_AIM_
Please gather every line of the data below that contains the string "numericTimeSignature" and copy each one out in full.

[Data excerpted from a collection]
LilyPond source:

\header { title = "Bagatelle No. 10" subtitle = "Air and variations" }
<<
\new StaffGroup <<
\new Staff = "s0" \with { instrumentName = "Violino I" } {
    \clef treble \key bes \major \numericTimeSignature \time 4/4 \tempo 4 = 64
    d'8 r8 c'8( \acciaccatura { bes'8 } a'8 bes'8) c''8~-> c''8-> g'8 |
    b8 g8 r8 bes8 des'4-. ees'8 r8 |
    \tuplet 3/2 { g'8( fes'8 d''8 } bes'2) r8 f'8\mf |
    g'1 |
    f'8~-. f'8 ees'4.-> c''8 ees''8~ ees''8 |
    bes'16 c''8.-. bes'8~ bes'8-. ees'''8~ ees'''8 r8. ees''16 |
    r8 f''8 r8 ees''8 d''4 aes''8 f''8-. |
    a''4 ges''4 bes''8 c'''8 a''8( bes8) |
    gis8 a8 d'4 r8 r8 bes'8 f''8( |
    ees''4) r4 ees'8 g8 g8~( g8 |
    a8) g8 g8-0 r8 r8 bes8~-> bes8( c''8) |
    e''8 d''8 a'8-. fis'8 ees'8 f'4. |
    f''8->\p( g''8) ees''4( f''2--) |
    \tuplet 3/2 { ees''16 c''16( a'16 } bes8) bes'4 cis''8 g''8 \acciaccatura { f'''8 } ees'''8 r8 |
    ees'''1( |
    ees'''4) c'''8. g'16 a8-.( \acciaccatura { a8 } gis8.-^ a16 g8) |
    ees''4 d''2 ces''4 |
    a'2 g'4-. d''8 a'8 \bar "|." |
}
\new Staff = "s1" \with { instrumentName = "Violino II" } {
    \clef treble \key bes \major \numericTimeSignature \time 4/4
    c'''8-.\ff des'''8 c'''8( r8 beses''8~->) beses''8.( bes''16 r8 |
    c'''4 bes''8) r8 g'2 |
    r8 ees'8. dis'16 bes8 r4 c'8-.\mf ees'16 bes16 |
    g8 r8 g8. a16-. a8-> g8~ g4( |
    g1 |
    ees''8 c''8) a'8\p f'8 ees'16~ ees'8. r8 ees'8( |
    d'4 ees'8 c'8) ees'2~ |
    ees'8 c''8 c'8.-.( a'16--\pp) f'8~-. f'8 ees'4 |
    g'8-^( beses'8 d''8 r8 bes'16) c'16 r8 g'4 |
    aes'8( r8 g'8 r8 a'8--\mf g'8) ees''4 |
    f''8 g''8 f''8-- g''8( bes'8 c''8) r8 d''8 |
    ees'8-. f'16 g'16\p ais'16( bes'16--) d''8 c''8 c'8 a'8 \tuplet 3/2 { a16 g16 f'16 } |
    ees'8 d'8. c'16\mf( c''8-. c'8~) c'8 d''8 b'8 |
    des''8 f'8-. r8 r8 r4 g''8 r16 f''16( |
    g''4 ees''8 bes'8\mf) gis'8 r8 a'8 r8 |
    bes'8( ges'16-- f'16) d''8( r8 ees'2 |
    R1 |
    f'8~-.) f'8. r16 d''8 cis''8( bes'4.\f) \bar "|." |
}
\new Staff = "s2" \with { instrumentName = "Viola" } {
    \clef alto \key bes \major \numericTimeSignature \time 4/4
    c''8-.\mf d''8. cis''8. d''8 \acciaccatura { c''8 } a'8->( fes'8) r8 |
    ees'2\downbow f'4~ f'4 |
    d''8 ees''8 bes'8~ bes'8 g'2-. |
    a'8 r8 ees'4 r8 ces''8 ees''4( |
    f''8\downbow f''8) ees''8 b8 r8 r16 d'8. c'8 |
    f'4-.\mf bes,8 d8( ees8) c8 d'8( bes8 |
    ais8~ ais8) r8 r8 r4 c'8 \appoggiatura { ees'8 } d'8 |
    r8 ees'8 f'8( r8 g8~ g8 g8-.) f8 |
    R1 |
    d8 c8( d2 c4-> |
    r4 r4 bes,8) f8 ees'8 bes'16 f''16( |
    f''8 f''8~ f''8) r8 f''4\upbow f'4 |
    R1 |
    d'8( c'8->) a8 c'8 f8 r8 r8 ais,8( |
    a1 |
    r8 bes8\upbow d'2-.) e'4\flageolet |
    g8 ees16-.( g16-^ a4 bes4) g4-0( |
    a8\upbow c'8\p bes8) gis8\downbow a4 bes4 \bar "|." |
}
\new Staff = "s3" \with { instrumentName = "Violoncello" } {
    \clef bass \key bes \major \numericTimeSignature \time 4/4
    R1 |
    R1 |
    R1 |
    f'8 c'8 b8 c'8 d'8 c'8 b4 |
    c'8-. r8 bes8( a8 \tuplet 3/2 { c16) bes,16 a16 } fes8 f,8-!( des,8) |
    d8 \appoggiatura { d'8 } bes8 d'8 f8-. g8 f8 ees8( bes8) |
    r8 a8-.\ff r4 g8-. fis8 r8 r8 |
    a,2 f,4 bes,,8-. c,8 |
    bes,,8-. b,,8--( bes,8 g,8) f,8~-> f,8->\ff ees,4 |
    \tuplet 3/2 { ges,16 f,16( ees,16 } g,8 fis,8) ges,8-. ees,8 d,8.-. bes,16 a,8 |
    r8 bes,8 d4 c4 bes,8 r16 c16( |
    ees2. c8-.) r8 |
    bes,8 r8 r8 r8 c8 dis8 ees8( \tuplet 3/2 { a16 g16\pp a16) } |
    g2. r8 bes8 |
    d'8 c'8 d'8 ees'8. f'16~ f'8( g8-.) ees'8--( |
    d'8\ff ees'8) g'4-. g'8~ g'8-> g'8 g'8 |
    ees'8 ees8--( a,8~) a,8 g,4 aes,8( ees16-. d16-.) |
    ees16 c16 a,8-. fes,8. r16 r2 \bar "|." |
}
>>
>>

_ANSWER FOR THE TASK_
    \clef treble \key bes \major \numericTimeSignature \time 4/4 \tempo 4 = 64
    \clef treble \key bes \major \numericTimeSignature \time 4/4
    \clef alto \key bes \major \numericTimeSignature \time 4/4
    \clef bass \key bes \major \numericTimeSignature \time 4/4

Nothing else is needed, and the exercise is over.